# [ACTIVITY]
The response must contain each line of the material that holds "slope".

# [EXERCISE MATERIAL]
+++++
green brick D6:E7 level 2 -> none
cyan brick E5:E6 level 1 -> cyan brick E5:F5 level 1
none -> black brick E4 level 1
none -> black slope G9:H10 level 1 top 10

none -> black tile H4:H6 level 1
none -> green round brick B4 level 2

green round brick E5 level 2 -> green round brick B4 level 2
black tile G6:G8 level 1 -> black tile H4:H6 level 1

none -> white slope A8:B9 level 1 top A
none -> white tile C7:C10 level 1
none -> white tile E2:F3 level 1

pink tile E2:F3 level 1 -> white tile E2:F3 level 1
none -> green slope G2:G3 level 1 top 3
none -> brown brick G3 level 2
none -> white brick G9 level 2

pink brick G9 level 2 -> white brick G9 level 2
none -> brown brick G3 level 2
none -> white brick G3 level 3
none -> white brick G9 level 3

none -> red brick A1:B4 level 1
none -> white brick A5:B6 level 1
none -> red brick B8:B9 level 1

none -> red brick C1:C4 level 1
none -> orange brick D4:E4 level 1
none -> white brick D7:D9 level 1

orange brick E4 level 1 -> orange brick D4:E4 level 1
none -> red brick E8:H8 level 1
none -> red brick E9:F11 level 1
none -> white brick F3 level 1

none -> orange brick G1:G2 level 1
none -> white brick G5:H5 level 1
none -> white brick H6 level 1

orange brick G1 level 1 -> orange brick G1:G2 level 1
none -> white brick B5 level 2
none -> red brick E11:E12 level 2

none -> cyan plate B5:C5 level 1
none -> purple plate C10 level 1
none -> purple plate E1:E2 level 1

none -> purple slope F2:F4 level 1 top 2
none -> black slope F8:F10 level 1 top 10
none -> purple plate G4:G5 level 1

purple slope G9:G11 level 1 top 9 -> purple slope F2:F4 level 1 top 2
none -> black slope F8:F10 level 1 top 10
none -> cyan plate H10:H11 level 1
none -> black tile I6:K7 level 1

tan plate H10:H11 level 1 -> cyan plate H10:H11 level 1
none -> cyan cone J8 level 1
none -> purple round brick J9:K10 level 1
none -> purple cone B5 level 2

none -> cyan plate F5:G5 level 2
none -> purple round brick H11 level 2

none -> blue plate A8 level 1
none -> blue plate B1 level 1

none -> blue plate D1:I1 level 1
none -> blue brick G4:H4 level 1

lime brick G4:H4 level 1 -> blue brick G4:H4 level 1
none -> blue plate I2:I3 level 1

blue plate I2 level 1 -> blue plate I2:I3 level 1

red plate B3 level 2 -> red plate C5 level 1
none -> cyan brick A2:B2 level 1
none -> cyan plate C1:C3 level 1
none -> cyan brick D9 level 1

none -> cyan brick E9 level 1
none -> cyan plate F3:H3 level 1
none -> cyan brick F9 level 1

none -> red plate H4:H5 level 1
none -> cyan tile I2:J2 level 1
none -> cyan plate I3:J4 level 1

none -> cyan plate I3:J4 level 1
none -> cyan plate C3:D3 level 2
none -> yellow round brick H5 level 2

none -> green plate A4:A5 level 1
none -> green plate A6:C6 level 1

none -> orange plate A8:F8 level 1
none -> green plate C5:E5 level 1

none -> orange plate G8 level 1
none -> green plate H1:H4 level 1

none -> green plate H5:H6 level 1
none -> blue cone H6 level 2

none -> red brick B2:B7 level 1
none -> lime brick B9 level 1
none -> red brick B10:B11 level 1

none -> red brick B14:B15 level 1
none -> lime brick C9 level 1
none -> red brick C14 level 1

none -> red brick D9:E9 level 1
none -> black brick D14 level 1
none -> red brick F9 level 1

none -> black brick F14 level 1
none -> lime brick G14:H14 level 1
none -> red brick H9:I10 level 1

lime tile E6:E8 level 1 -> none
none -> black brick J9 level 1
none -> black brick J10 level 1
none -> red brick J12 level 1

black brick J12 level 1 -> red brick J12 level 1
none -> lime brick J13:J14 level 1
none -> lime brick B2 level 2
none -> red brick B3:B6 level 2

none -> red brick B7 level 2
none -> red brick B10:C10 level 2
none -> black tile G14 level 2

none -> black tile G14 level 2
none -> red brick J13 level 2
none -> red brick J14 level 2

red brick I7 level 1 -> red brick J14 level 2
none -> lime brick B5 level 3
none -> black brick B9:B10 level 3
+++++
# [TASK ANSWER]
none -> black slope G9:H10 level 1 top 10
none -> white slope A8:B9 level 1 top A
none -> green slope G2:G3 level 1 top 3
none -> purple slope F2:F4 level 1 top 2
none -> black slope F8:F10 level 1 top 10
purple slope G9:G11 level 1 top 9 -> purple slope F2:F4 level 1 top 2
none -> black slope F8:F10 level 1 top 10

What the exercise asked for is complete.